**What to work on:** Print them exactly: the lines from the beginning of the entries below through the line that contains "(450, 77) = (444, 163): brown", and only those, with the pictures left out.

[Dataset items]
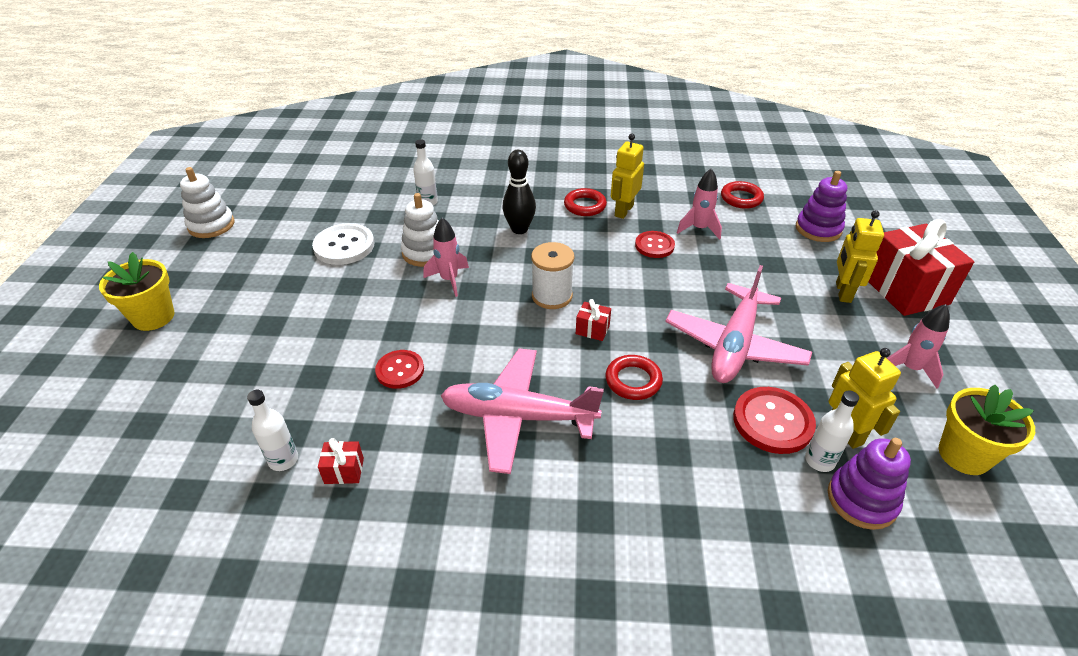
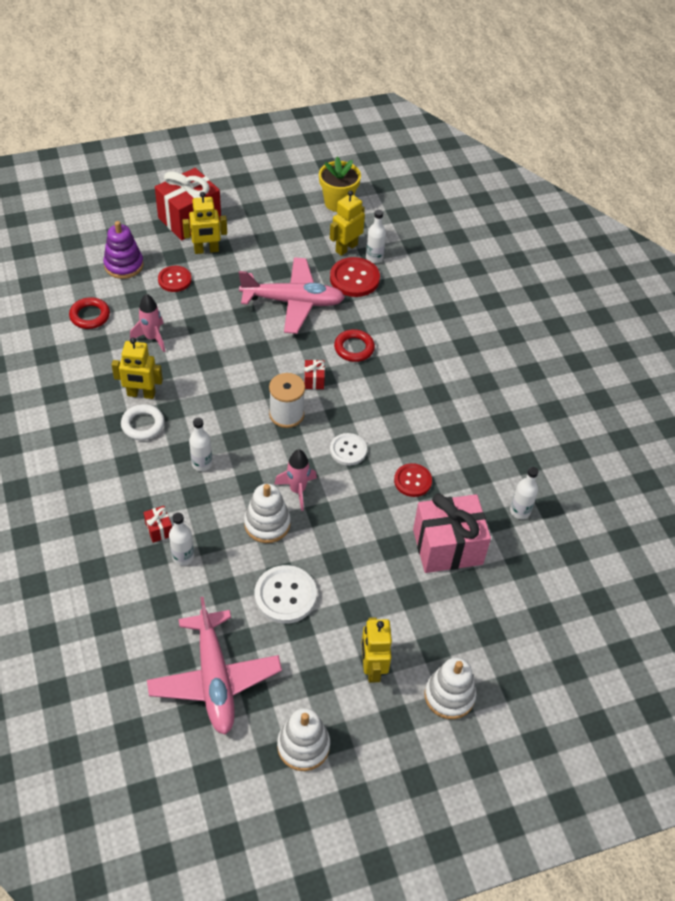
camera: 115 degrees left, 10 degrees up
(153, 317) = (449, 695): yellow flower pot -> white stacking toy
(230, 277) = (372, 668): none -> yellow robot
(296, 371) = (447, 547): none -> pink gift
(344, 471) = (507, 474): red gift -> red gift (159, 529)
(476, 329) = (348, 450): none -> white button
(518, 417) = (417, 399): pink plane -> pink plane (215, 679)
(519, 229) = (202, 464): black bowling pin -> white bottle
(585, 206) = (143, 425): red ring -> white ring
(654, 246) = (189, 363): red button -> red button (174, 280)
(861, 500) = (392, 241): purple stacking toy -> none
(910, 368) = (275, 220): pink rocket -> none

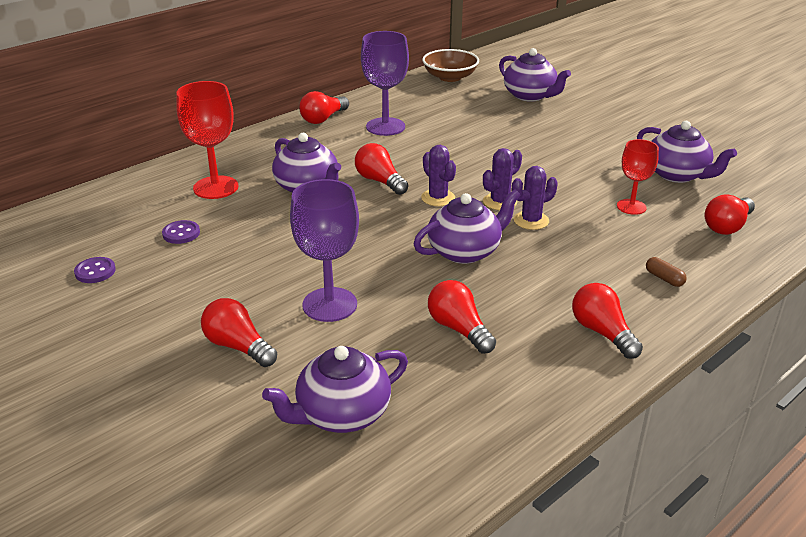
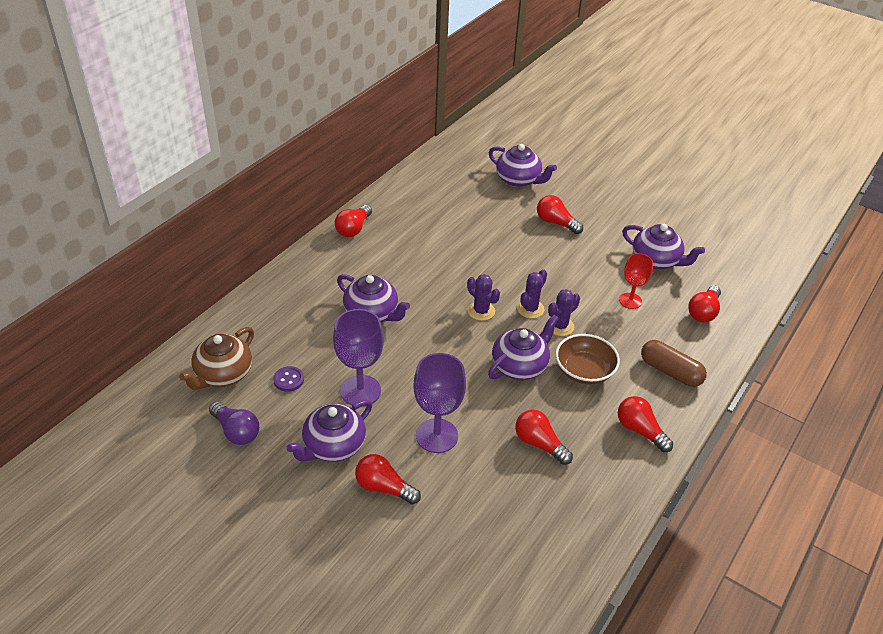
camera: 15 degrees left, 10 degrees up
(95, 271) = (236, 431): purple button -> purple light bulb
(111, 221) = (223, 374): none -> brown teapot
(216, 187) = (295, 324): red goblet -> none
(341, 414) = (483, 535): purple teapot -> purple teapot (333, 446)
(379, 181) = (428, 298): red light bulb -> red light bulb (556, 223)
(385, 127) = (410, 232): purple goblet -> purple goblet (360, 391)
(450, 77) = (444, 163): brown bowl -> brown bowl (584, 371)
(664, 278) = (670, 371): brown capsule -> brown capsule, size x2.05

**Solution to this exercise:**
camera: 115 degrees left, 10 degrees up
(153, 317) = (449, 695): yellow flower pot -> white stacking toy
(230, 277) = (372, 668): none -> yellow robot
(296, 371) = (447, 547): none -> pink gift
(344, 471) = (507, 474): red gift -> red gift (159, 529)
(476, 329) = (348, 450): none -> white button
(518, 417) = (417, 399): pink plane -> pink plane (215, 679)
(519, 229) = (202, 464): black bowling pin -> white bottle
(585, 206) = (143, 425): red ring -> white ring
(654, 246) = (189, 363): red button -> red button (174, 280)
(861, 500) = (392, 241): purple stacking toy -> none
(910, 368) = (275, 220): pink rocket -> none

camera: 15 degrees left, 10 degrees up
(95, 271) = (236, 431): purple button -> purple light bulb
(111, 221) = (223, 374): none -> brown teapot
(216, 187) = (295, 324): red goblet -> none
(341, 414) = (483, 535): purple teapot -> purple teapot (333, 446)
(379, 181) = (428, 298): red light bulb -> red light bulb (556, 223)
(385, 127) = (410, 232): purple goblet -> purple goblet (360, 391)
(450, 77) = (444, 163): brown bowl -> brown bowl (584, 371)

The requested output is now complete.